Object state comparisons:
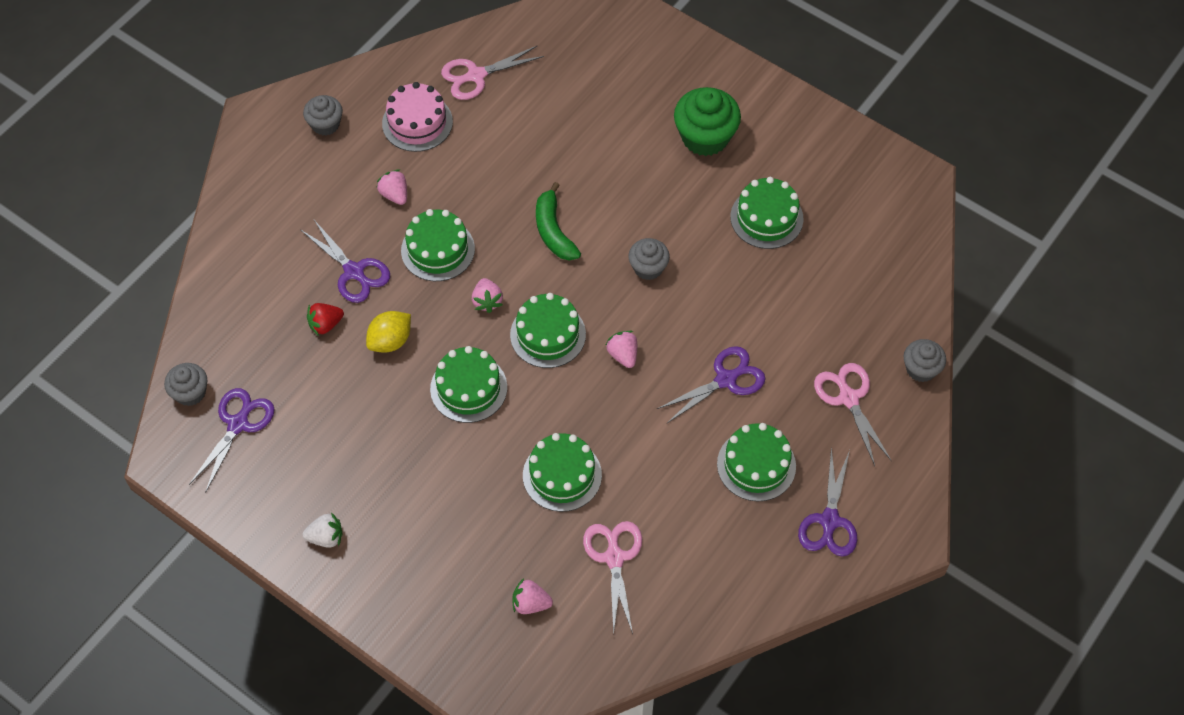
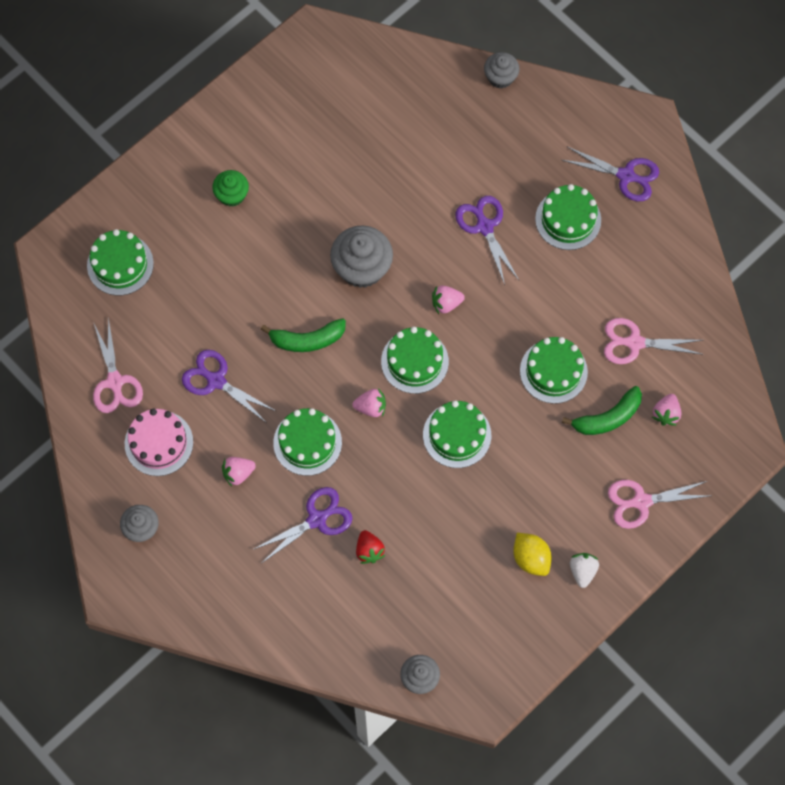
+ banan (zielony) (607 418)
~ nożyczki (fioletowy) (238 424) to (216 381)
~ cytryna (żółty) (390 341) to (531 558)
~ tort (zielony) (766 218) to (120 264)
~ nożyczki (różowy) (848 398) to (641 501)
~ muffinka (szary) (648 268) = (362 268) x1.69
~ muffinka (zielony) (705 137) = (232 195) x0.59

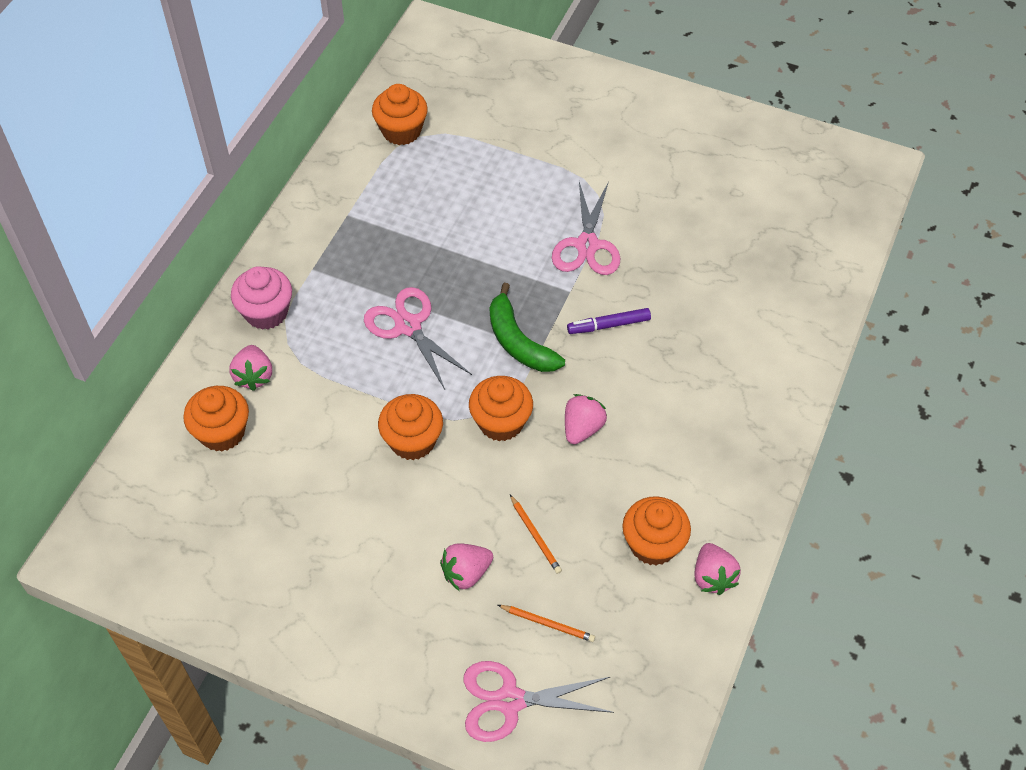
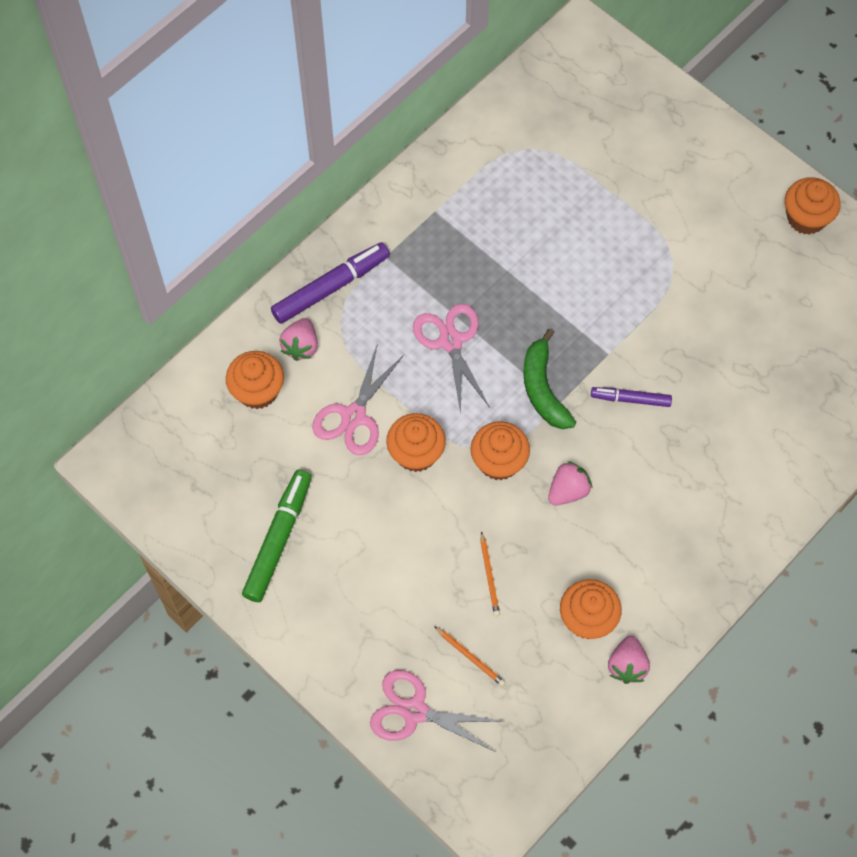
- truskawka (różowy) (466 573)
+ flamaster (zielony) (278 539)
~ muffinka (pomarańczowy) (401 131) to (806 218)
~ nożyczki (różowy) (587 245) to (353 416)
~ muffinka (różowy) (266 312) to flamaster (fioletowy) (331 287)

■ **THE TASK**: Retype exactly the lines from the line containing "to (120 264)" through the end of the entries above, including both ends, and leave every picture out.

■ **TASK RESPONSE**:
~ tort (zielony) (766 218) to (120 264)
~ nożyczki (różowy) (848 398) to (641 501)
~ muffinka (szary) (648 268) = (362 268) x1.69
~ muffinka (zielony) (705 137) = (232 195) x0.59

- truskawka (różowy) (466 573)
+ flamaster (zielony) (278 539)
~ muffinka (pomarańczowy) (401 131) to (806 218)
~ nożyczki (różowy) (587 245) to (353 416)
~ muffinka (różowy) (266 312) to flamaster (fioletowy) (331 287)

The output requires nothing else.